Instructions to follow -
Please write out every line of the material, leaving out any picture.
BEGIN Information shown
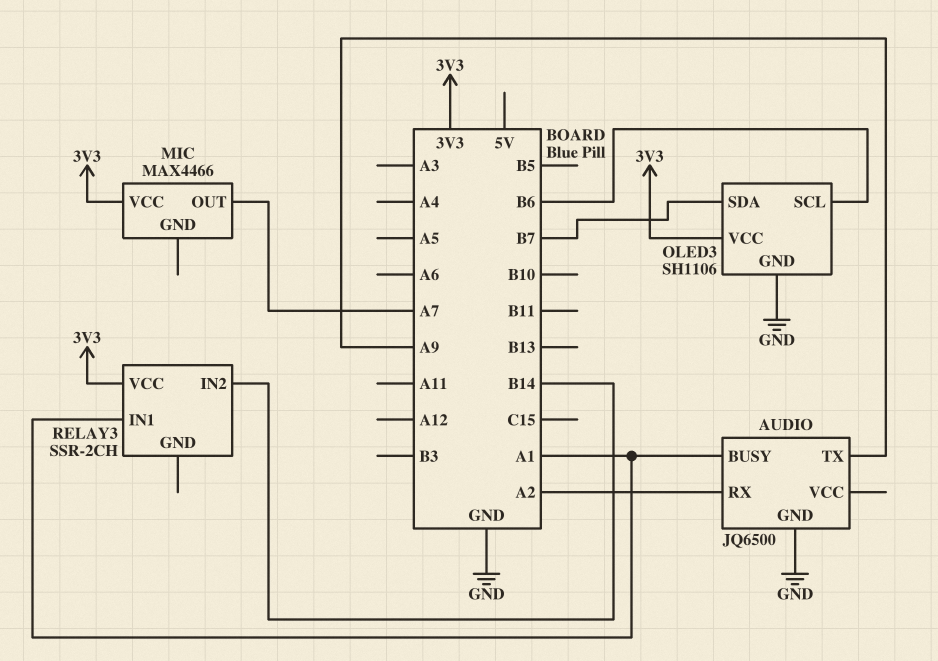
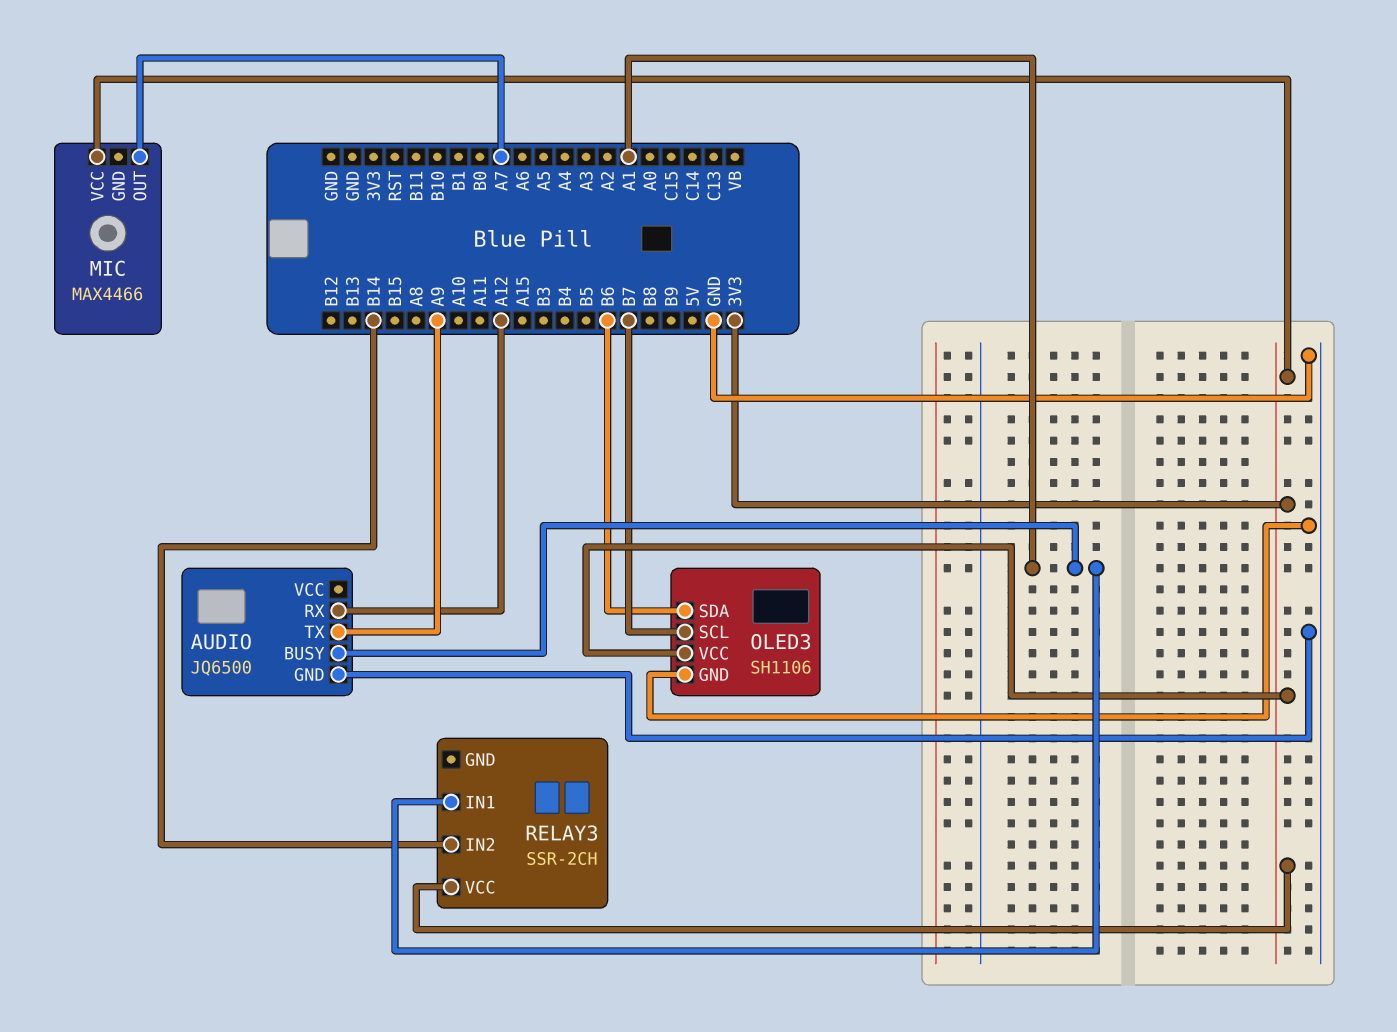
AUDIO pin RX: A2 -> A12
OLED3 pin SCL: B6 -> B7
OLED3 pin SDA: B7 -> B6

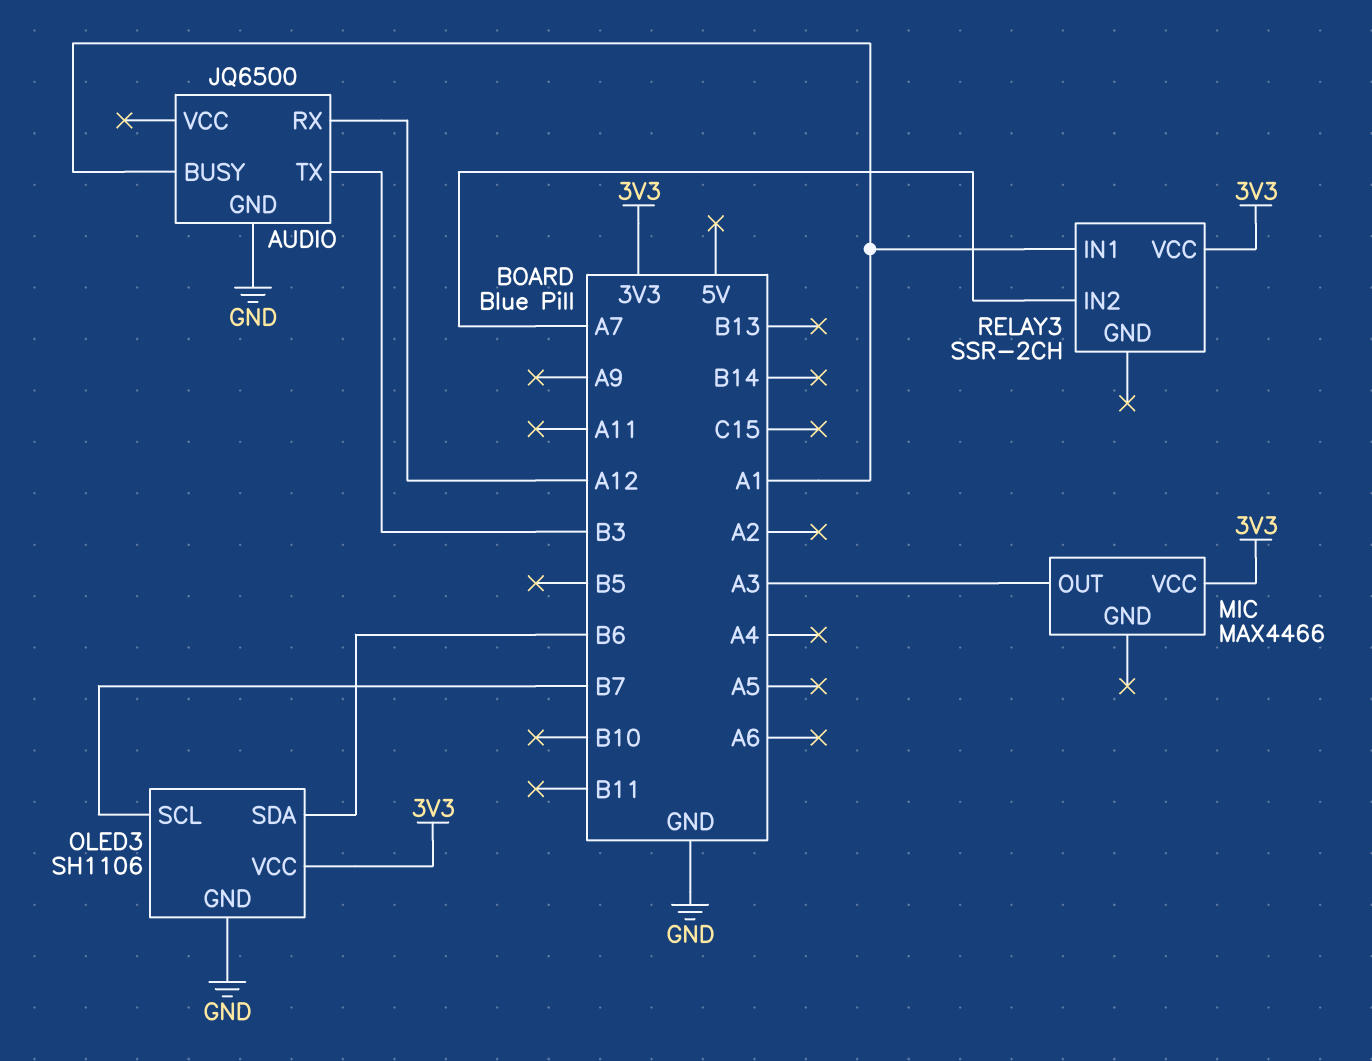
AUDIO pin TX: A9 -> B3
MIC pin OUT: A7 -> A3
RELAY3 pin IN2: B14 -> A7

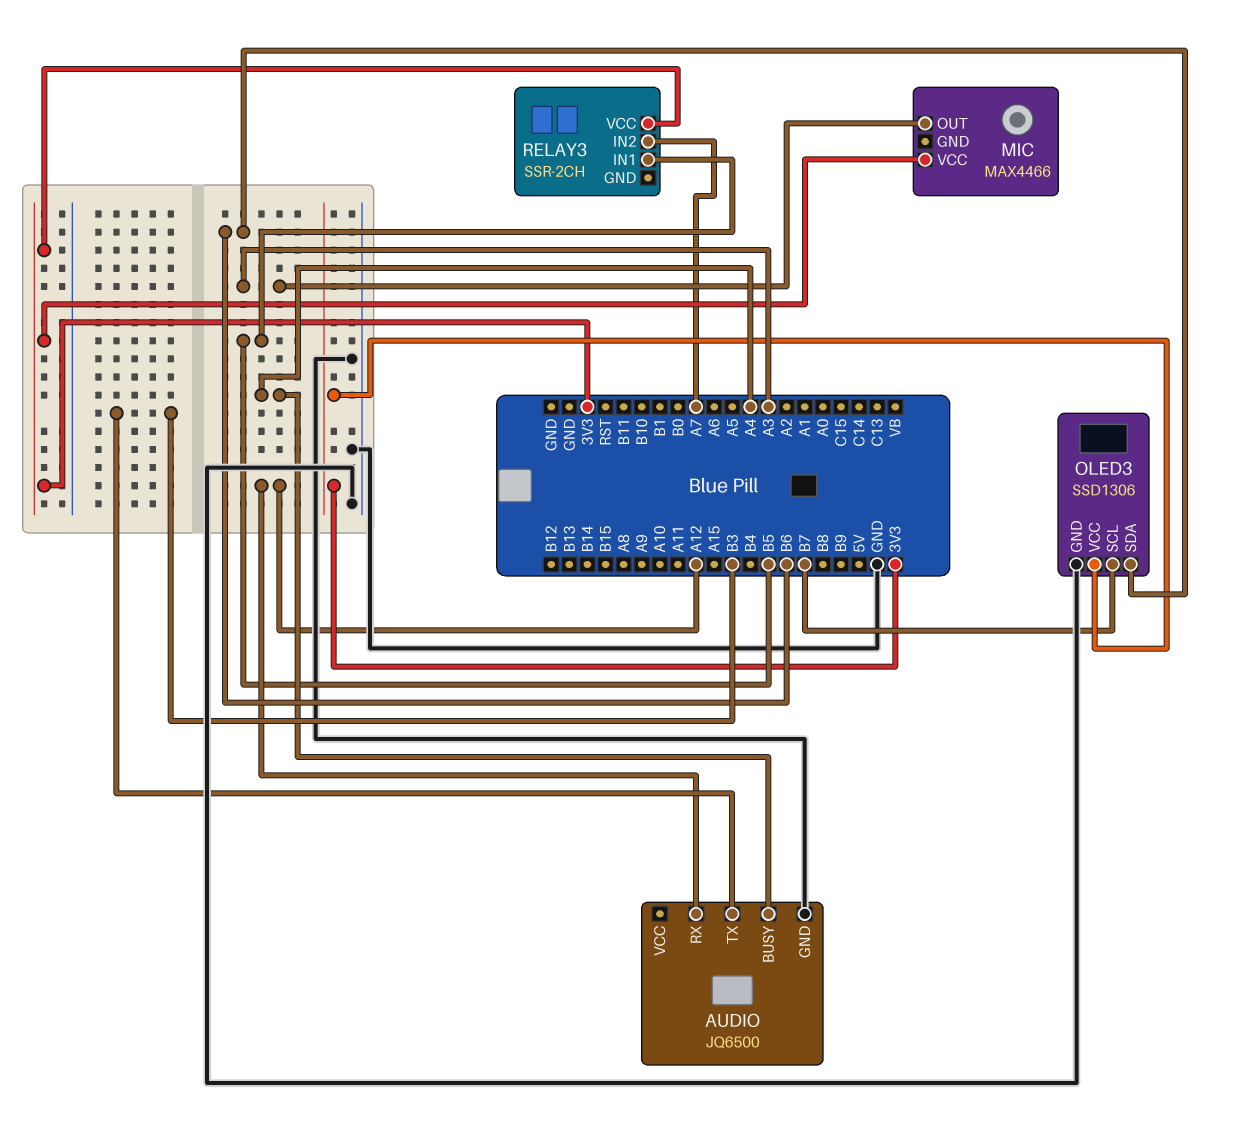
AUDIO pin BUSY: A1 -> A4
OLED3: SH1106 -> SSD1306
RELAY3 pin IN1: A1 -> B5

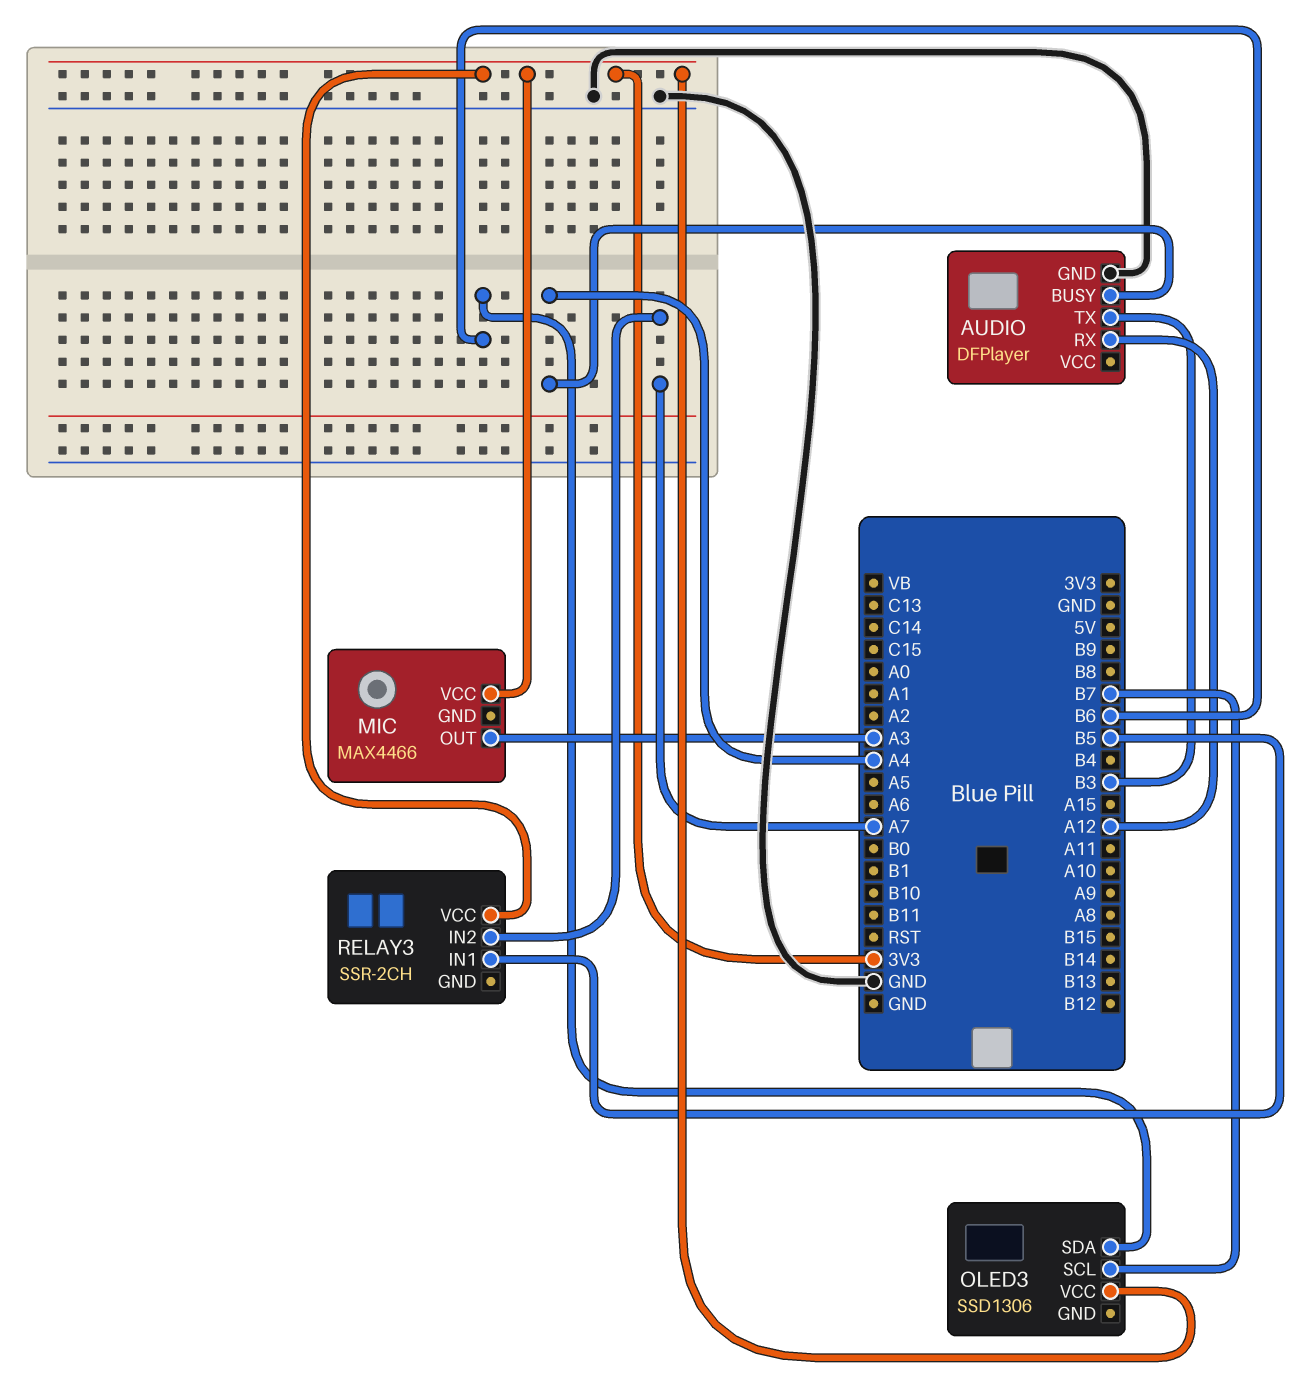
AUDIO: JQ6500 -> DFPlayer
OLED3 pin GND: GND -> none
END Information shown
Solution to the exercise -
AUDIO pin RX: A2 -> A12
OLED3 pin SCL: B6 -> B7
OLED3 pin SDA: B7 -> B6

AUDIO pin TX: A9 -> B3
MIC pin OUT: A7 -> A3
RELAY3 pin IN2: B14 -> A7

AUDIO pin BUSY: A1 -> A4
OLED3: SH1106 -> SSD1306
RELAY3 pin IN1: A1 -> B5

AUDIO: JQ6500 -> DFPlayer
OLED3 pin GND: GND -> none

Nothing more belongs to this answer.